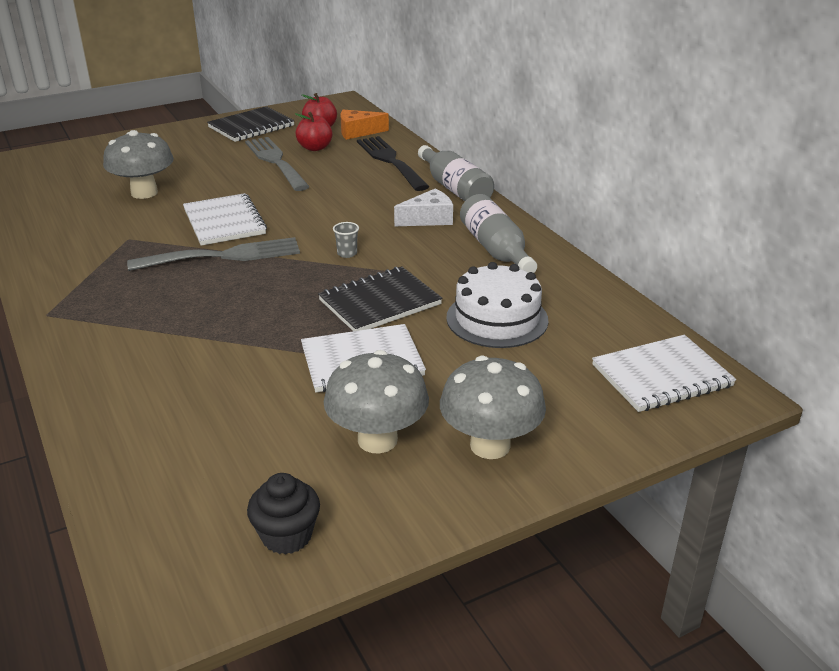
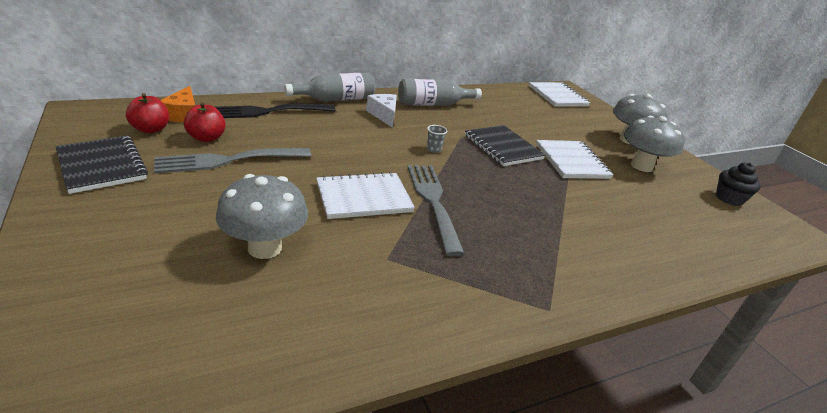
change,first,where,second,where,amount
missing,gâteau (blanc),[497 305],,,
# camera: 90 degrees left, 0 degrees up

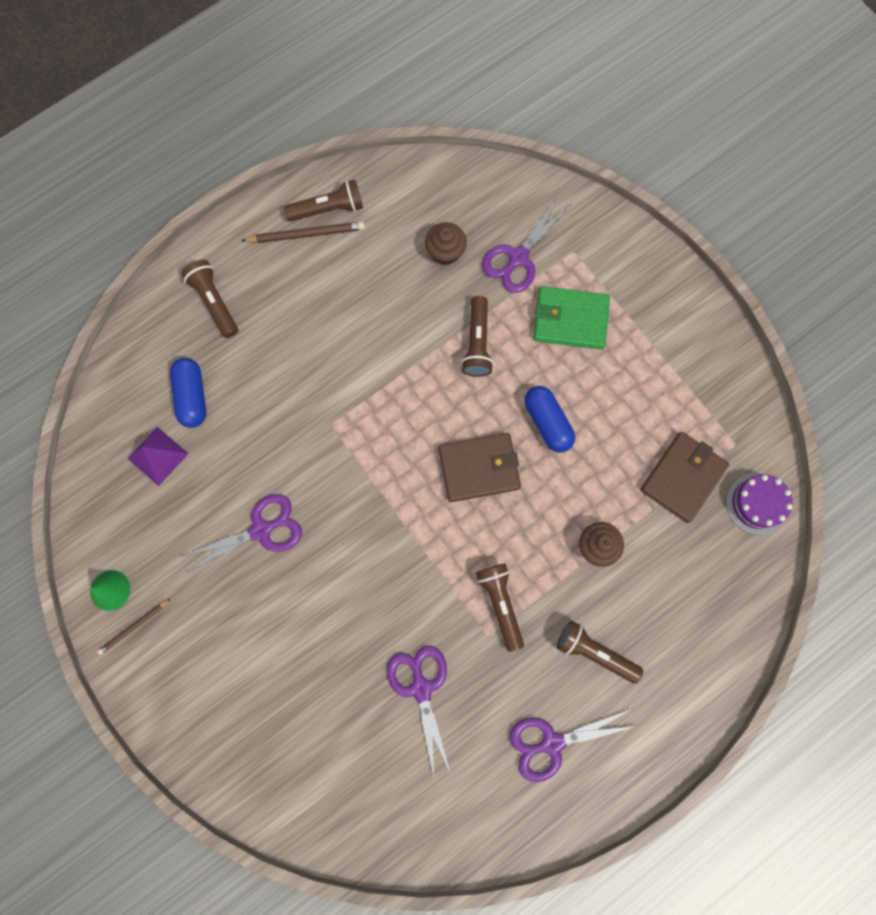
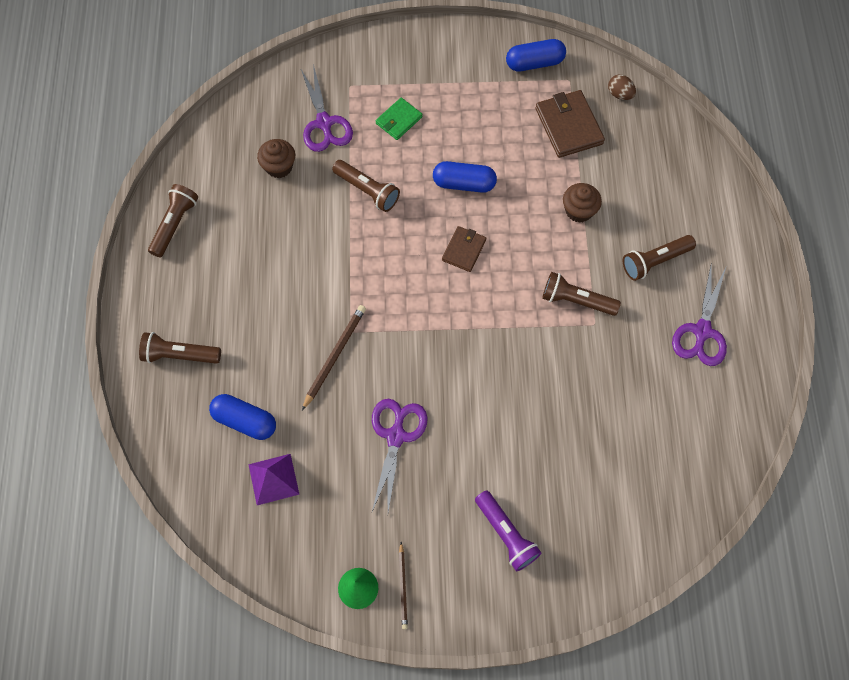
change,first,where,second,where,amount
relocated,crayon (marron),[303 232],,[334 357],
size,portefeuille (vert),[571 317],,[399 119],x0.61
size,portefeuille (marron),[479 467],,[464 249],x0.61
exchanged,gâteau (violet),[759 504],œuf (marron),[622 87],
missing,ciseaux (violet),[418 711],,,
appeared,,,gélule (bleu),[536 55],
appeared,,,lampe de poche (violet),[508 530],
# camera: 55 degrees left, 10 degrees down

·····

**Work order**
Leave out the pictures and print every line of the data exactly.

**Exercise result**
change,first,where,second,where,amount
missing,gâteau (blanc),[497 305],,,
# camera: 90 degrees left, 0 degrees up

change,first,where,second,where,amount
relocated,crayon (marron),[303 232],,[334 357],
size,portefeuille (vert),[571 317],,[399 119],x0.61
size,portefeuille (marron),[479 467],,[464 249],x0.61
exchanged,gâteau (violet),[759 504],œuf (marron),[622 87],
missing,ciseaux (violet),[418 711],,,
appeared,,,gélule (bleu),[536 55],
appeared,,,lampe de poche (violet),[508 530],
# camera: 55 degrees left, 10 degrees down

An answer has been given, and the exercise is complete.